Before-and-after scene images
*** Begin section ***
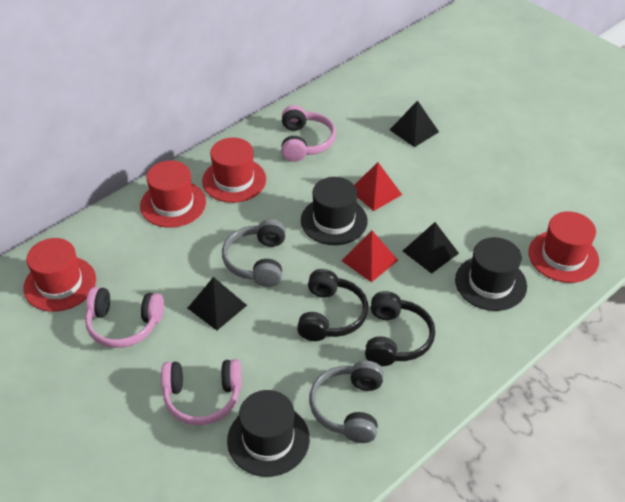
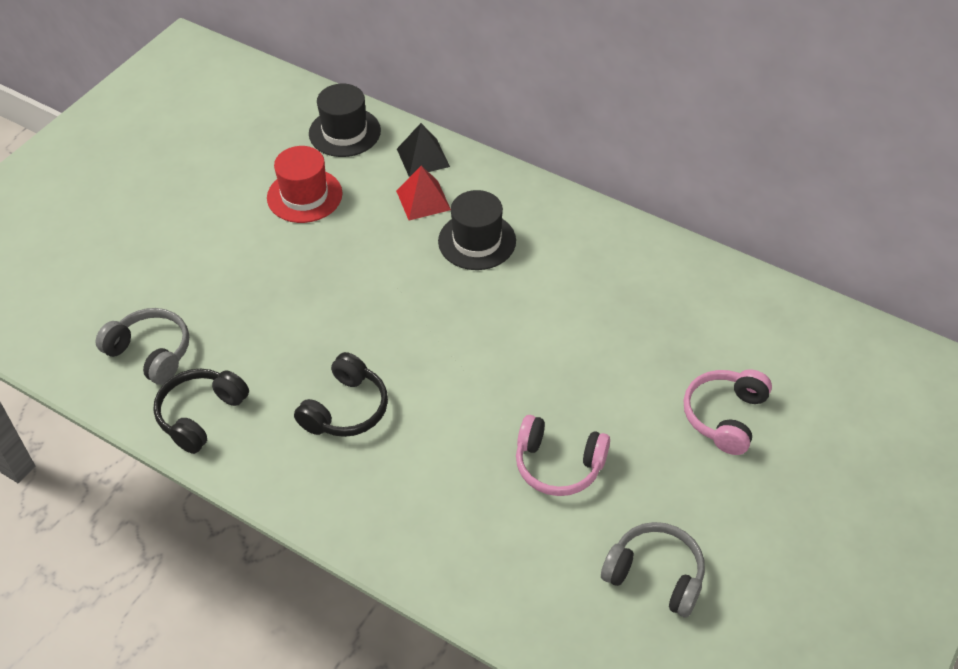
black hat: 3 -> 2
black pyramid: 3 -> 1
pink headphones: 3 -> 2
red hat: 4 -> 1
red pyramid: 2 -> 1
*** End section ***
* Instructions for the task:
A verbatim copy of the data, free of pictures, is the expected answer.

* Output for this exercise:
black hat: 3 -> 2
black pyramid: 3 -> 1
pink headphones: 3 -> 2
red hat: 4 -> 1
red pyramid: 2 -> 1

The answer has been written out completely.